AIM OF THE TASK> Pictures are to be excluded. Please print only the lines from the one containing "bench: (284, 87) -> (32, 53), width x1.36" through the end of the data, exactly as they appear.

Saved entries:
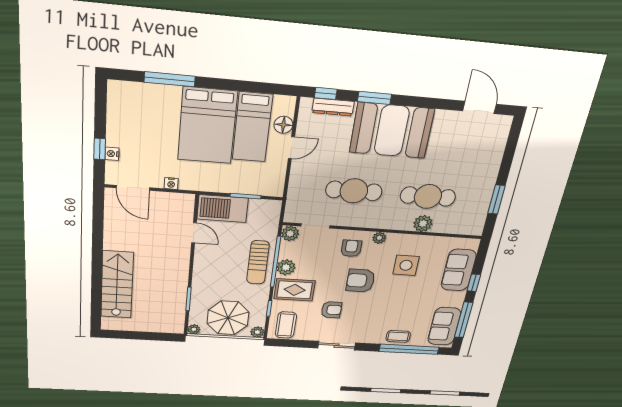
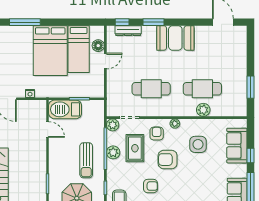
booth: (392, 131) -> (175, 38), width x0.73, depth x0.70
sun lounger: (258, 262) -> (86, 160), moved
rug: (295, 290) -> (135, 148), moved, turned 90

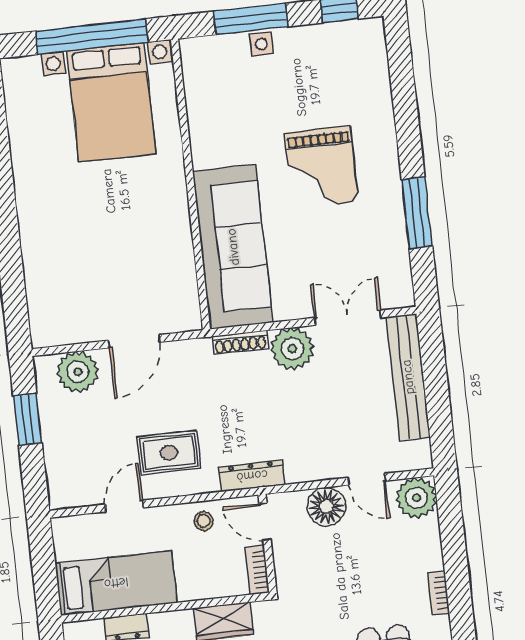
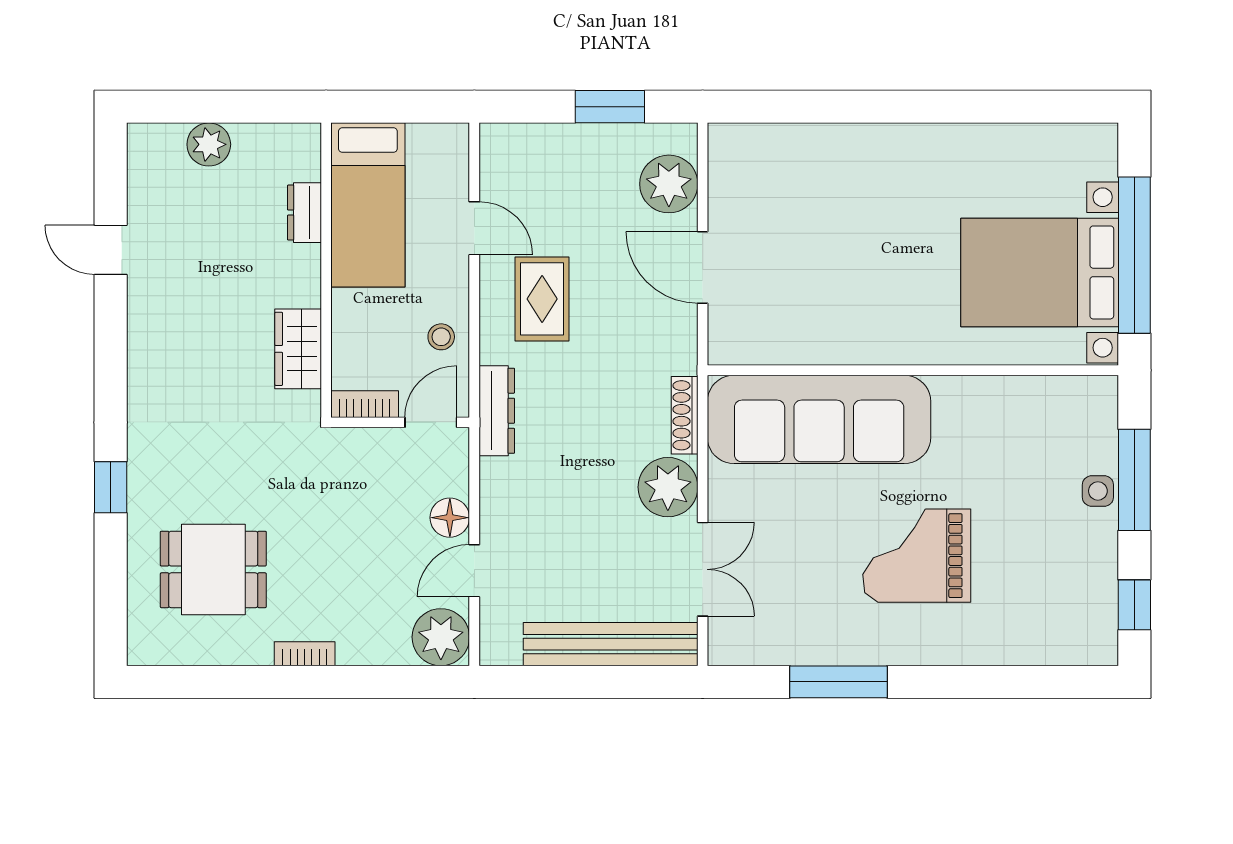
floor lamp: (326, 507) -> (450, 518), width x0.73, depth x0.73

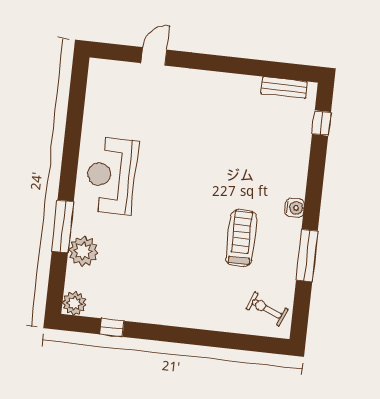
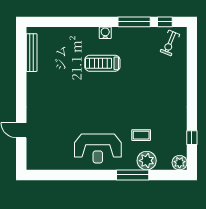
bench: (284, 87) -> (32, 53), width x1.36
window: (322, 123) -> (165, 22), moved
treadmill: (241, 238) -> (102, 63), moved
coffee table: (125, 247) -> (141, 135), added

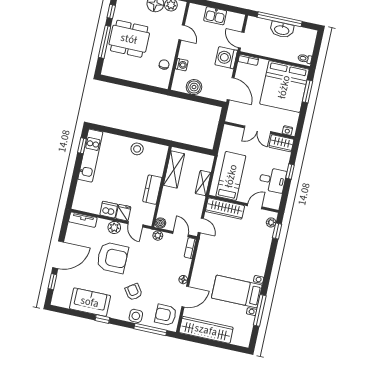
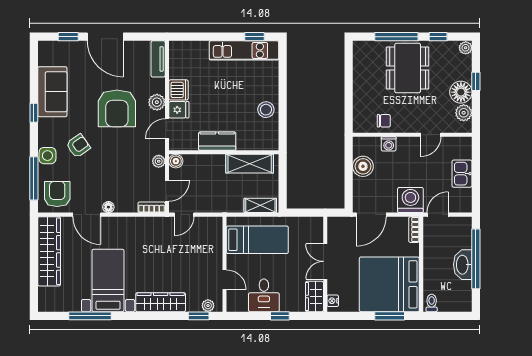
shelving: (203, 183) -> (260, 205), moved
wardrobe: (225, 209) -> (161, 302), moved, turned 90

OUTPUT OF THE TASK>
bench: (284, 87) -> (32, 53), width x1.36
window: (322, 123) -> (165, 22), moved
treadmill: (241, 238) -> (102, 63), moved
coffee table: (125, 247) -> (141, 135), added

shelving: (203, 183) -> (260, 205), moved
wardrobe: (225, 209) -> (161, 302), moved, turned 90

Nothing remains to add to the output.